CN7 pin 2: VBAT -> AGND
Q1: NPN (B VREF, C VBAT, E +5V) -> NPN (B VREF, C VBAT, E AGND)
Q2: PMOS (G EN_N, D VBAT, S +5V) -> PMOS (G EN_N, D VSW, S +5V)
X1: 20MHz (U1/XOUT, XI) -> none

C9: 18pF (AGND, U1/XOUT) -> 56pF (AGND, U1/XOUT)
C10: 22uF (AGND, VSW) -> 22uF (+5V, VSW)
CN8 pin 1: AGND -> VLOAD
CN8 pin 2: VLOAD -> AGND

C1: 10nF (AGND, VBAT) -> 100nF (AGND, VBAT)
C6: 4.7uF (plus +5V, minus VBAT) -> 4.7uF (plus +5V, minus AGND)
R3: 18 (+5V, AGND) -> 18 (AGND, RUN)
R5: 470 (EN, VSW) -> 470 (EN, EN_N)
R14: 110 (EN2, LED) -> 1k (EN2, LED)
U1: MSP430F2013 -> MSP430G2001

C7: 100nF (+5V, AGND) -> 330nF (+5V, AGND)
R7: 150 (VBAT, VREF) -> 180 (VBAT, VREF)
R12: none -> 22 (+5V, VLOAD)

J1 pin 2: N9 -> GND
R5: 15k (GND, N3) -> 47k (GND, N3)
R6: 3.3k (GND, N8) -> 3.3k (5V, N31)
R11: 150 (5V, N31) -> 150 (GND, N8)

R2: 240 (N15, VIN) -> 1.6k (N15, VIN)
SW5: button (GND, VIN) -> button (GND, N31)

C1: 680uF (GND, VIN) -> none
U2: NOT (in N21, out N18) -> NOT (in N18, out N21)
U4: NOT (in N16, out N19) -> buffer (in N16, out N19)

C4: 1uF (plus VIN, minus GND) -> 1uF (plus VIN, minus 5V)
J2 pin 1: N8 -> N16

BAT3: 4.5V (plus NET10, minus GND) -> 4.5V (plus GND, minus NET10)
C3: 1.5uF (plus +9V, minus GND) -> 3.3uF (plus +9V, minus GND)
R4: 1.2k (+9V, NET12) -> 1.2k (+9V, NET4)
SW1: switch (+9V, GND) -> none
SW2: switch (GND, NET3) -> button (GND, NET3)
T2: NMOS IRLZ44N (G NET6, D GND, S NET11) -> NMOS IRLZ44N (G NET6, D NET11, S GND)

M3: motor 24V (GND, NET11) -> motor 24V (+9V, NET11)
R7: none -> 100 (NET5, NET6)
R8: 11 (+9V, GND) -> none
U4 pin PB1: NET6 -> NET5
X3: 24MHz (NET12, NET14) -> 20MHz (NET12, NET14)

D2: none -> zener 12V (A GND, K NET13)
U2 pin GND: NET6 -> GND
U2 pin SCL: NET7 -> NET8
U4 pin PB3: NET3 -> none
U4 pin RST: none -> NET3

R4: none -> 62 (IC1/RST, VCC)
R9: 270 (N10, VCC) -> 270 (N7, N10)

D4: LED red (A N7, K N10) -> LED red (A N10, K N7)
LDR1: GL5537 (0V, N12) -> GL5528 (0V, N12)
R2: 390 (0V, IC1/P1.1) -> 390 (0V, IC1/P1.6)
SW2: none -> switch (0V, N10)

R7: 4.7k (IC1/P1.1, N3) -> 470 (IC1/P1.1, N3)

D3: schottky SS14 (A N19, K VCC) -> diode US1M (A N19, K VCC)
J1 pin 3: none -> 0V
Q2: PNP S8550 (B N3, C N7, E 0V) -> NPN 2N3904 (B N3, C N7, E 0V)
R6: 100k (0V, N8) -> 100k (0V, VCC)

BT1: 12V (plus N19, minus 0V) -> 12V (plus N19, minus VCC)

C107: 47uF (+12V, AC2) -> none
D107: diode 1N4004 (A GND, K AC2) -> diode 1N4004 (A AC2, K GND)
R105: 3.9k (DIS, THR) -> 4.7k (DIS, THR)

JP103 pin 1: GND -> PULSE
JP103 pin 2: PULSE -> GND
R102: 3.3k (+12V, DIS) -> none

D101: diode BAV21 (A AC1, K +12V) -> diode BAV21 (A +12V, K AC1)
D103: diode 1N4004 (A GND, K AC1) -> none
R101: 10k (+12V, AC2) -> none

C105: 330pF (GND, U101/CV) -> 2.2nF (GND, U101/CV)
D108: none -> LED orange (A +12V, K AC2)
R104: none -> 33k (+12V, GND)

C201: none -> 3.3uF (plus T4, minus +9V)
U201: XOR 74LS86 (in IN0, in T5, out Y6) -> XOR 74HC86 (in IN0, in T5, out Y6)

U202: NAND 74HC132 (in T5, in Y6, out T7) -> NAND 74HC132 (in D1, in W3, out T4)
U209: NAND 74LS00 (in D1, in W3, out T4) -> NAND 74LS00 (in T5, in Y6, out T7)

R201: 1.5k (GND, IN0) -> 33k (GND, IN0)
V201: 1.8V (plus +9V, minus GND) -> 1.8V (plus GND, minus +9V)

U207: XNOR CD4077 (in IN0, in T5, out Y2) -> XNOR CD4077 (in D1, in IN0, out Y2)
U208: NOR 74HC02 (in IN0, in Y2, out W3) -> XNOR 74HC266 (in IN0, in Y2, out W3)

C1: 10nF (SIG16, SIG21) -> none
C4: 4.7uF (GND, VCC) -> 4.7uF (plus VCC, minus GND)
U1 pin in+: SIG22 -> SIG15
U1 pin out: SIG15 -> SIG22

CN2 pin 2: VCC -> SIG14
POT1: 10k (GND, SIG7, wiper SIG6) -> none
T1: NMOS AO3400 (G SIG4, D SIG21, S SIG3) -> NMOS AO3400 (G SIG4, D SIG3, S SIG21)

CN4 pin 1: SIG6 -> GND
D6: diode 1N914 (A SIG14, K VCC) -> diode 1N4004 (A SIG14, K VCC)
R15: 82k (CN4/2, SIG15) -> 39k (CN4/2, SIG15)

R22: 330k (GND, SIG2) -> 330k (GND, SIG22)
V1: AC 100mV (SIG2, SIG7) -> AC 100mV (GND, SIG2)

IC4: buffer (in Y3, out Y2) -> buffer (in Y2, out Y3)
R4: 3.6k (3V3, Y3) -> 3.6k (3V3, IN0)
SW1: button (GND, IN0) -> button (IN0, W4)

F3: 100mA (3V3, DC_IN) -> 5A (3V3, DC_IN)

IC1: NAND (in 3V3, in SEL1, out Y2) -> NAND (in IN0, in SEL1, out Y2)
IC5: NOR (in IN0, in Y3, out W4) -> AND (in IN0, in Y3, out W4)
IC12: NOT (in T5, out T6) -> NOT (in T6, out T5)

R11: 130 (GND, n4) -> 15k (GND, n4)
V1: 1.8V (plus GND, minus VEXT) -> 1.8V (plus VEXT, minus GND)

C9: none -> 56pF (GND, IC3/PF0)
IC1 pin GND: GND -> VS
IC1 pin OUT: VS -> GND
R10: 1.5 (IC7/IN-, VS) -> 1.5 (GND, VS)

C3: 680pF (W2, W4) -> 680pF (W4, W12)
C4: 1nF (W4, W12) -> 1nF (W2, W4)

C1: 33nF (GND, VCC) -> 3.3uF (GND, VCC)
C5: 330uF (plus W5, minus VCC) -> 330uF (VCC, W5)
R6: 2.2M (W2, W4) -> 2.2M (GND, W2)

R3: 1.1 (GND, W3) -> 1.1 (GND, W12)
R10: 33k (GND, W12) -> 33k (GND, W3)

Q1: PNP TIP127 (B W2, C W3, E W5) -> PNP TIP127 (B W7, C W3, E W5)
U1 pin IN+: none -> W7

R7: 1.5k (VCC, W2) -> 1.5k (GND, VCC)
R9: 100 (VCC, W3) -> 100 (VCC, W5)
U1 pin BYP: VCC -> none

■ Your instructions
Please retype all of the records above exactly as they are.

■ Result of this exercise
CN7 pin 2: VBAT -> AGND
Q1: NPN (B VREF, C VBAT, E +5V) -> NPN (B VREF, C VBAT, E AGND)
Q2: PMOS (G EN_N, D VBAT, S +5V) -> PMOS (G EN_N, D VSW, S +5V)
X1: 20MHz (U1/XOUT, XI) -> none

C9: 18pF (AGND, U1/XOUT) -> 56pF (AGND, U1/XOUT)
C10: 22uF (AGND, VSW) -> 22uF (+5V, VSW)
CN8 pin 1: AGND -> VLOAD
CN8 pin 2: VLOAD -> AGND

C1: 10nF (AGND, VBAT) -> 100nF (AGND, VBAT)
C6: 4.7uF (plus +5V, minus VBAT) -> 4.7uF (plus +5V, minus AGND)
R3: 18 (+5V, AGND) -> 18 (AGND, RUN)
R5: 470 (EN, VSW) -> 470 (EN, EN_N)
R14: 110 (EN2, LED) -> 1k (EN2, LED)
U1: MSP430F2013 -> MSP430G2001

C7: 100nF (+5V, AGND) -> 330nF (+5V, AGND)
R7: 150 (VBAT, VREF) -> 180 (VBAT, VREF)
R12: none -> 22 (+5V, VLOAD)

J1 pin 2: N9 -> GND
R5: 15k (GND, N3) -> 47k (GND, N3)
R6: 3.3k (GND, N8) -> 3.3k (5V, N31)
R11: 150 (5V, N31) -> 150 (GND, N8)

R2: 240 (N15, VIN) -> 1.6k (N15, VIN)
SW5: button (GND, VIN) -> button (GND, N31)

C1: 680uF (GND, VIN) -> none
U2: NOT (in N21, out N18) -> NOT (in N18, out N21)
U4: NOT (in N16, out N19) -> buffer (in N16, out N19)

C4: 1uF (plus VIN, minus GND) -> 1uF (plus VIN, minus 5V)
J2 pin 1: N8 -> N16

BAT3: 4.5V (plus NET10, minus GND) -> 4.5V (plus GND, minus NET10)
C3: 1.5uF (plus +9V, minus GND) -> 3.3uF (plus +9V, minus GND)
R4: 1.2k (+9V, NET12) -> 1.2k (+9V, NET4)
SW1: switch (+9V, GND) -> none
SW2: switch (GND, NET3) -> button (GND, NET3)
T2: NMOS IRLZ44N (G NET6, D GND, S NET11) -> NMOS IRLZ44N (G NET6, D NET11, S GND)

M3: motor 24V (GND, NET11) -> motor 24V (+9V, NET11)
R7: none -> 100 (NET5, NET6)
R8: 11 (+9V, GND) -> none
U4 pin PB1: NET6 -> NET5
X3: 24MHz (NET12, NET14) -> 20MHz (NET12, NET14)

D2: none -> zener 12V (A GND, K NET13)
U2 pin GND: NET6 -> GND
U2 pin SCL: NET7 -> NET8
U4 pin PB3: NET3 -> none
U4 pin RST: none -> NET3

R4: none -> 62 (IC1/RST, VCC)
R9: 270 (N10, VCC) -> 270 (N7, N10)

D4: LED red (A N7, K N10) -> LED red (A N10, K N7)
LDR1: GL5537 (0V, N12) -> GL5528 (0V, N12)
R2: 390 (0V, IC1/P1.1) -> 390 (0V, IC1/P1.6)
SW2: none -> switch (0V, N10)

R7: 4.7k (IC1/P1.1, N3) -> 470 (IC1/P1.1, N3)

D3: schottky SS14 (A N19, K VCC) -> diode US1M (A N19, K VCC)
J1 pin 3: none -> 0V
Q2: PNP S8550 (B N3, C N7, E 0V) -> NPN 2N3904 (B N3, C N7, E 0V)
R6: 100k (0V, N8) -> 100k (0V, VCC)

BT1: 12V (plus N19, minus 0V) -> 12V (plus N19, minus VCC)

C107: 47uF (+12V, AC2) -> none
D107: diode 1N4004 (A GND, K AC2) -> diode 1N4004 (A AC2, K GND)
R105: 3.9k (DIS, THR) -> 4.7k (DIS, THR)

JP103 pin 1: GND -> PULSE
JP103 pin 2: PULSE -> GND
R102: 3.3k (+12V, DIS) -> none

D101: diode BAV21 (A AC1, K +12V) -> diode BAV21 (A +12V, K AC1)
D103: diode 1N4004 (A GND, K AC1) -> none
R101: 10k (+12V, AC2) -> none

C105: 330pF (GND, U101/CV) -> 2.2nF (GND, U101/CV)
D108: none -> LED orange (A +12V, K AC2)
R104: none -> 33k (+12V, GND)

C201: none -> 3.3uF (plus T4, minus +9V)
U201: XOR 74LS86 (in IN0, in T5, out Y6) -> XOR 74HC86 (in IN0, in T5, out Y6)

U202: NAND 74HC132 (in T5, in Y6, out T7) -> NAND 74HC132 (in D1, in W3, out T4)
U209: NAND 74LS00 (in D1, in W3, out T4) -> NAND 74LS00 (in T5, in Y6, out T7)

R201: 1.5k (GND, IN0) -> 33k (GND, IN0)
V201: 1.8V (plus +9V, minus GND) -> 1.8V (plus GND, minus +9V)

U207: XNOR CD4077 (in IN0, in T5, out Y2) -> XNOR CD4077 (in D1, in IN0, out Y2)
U208: NOR 74HC02 (in IN0, in Y2, out W3) -> XNOR 74HC266 (in IN0, in Y2, out W3)

C1: 10nF (SIG16, SIG21) -> none
C4: 4.7uF (GND, VCC) -> 4.7uF (plus VCC, minus GND)
U1 pin in+: SIG22 -> SIG15
U1 pin out: SIG15 -> SIG22

CN2 pin 2: VCC -> SIG14
POT1: 10k (GND, SIG7, wiper SIG6) -> none
T1: NMOS AO3400 (G SIG4, D SIG21, S SIG3) -> NMOS AO3400 (G SIG4, D SIG3, S SIG21)

CN4 pin 1: SIG6 -> GND
D6: diode 1N914 (A SIG14, K VCC) -> diode 1N4004 (A SIG14, K VCC)
R15: 82k (CN4/2, SIG15) -> 39k (CN4/2, SIG15)

R22: 330k (GND, SIG2) -> 330k (GND, SIG22)
V1: AC 100mV (SIG2, SIG7) -> AC 100mV (GND, SIG2)

IC4: buffer (in Y3, out Y2) -> buffer (in Y2, out Y3)
R4: 3.6k (3V3, Y3) -> 3.6k (3V3, IN0)
SW1: button (GND, IN0) -> button (IN0, W4)

F3: 100mA (3V3, DC_IN) -> 5A (3V3, DC_IN)

IC1: NAND (in 3V3, in SEL1, out Y2) -> NAND (in IN0, in SEL1, out Y2)
IC5: NOR (in IN0, in Y3, out W4) -> AND (in IN0, in Y3, out W4)
IC12: NOT (in T5, out T6) -> NOT (in T6, out T5)

R11: 130 (GND, n4) -> 15k (GND, n4)
V1: 1.8V (plus GND, minus VEXT) -> 1.8V (plus VEXT, minus GND)

C9: none -> 56pF (GND, IC3/PF0)
IC1 pin GND: GND -> VS
IC1 pin OUT: VS -> GND
R10: 1.5 (IC7/IN-, VS) -> 1.5 (GND, VS)

C3: 680pF (W2, W4) -> 680pF (W4, W12)
C4: 1nF (W4, W12) -> 1nF (W2, W4)

C1: 33nF (GND, VCC) -> 3.3uF (GND, VCC)
C5: 330uF (plus W5, minus VCC) -> 330uF (VCC, W5)
R6: 2.2M (W2, W4) -> 2.2M (GND, W2)

R3: 1.1 (GND, W3) -> 1.1 (GND, W12)
R10: 33k (GND, W12) -> 33k (GND, W3)

Q1: PNP TIP127 (B W2, C W3, E W5) -> PNP TIP127 (B W7, C W3, E W5)
U1 pin IN+: none -> W7

R7: 1.5k (VCC, W2) -> 1.5k (GND, VCC)
R9: 100 (VCC, W3) -> 100 (VCC, W5)
U1 pin BYP: VCC -> none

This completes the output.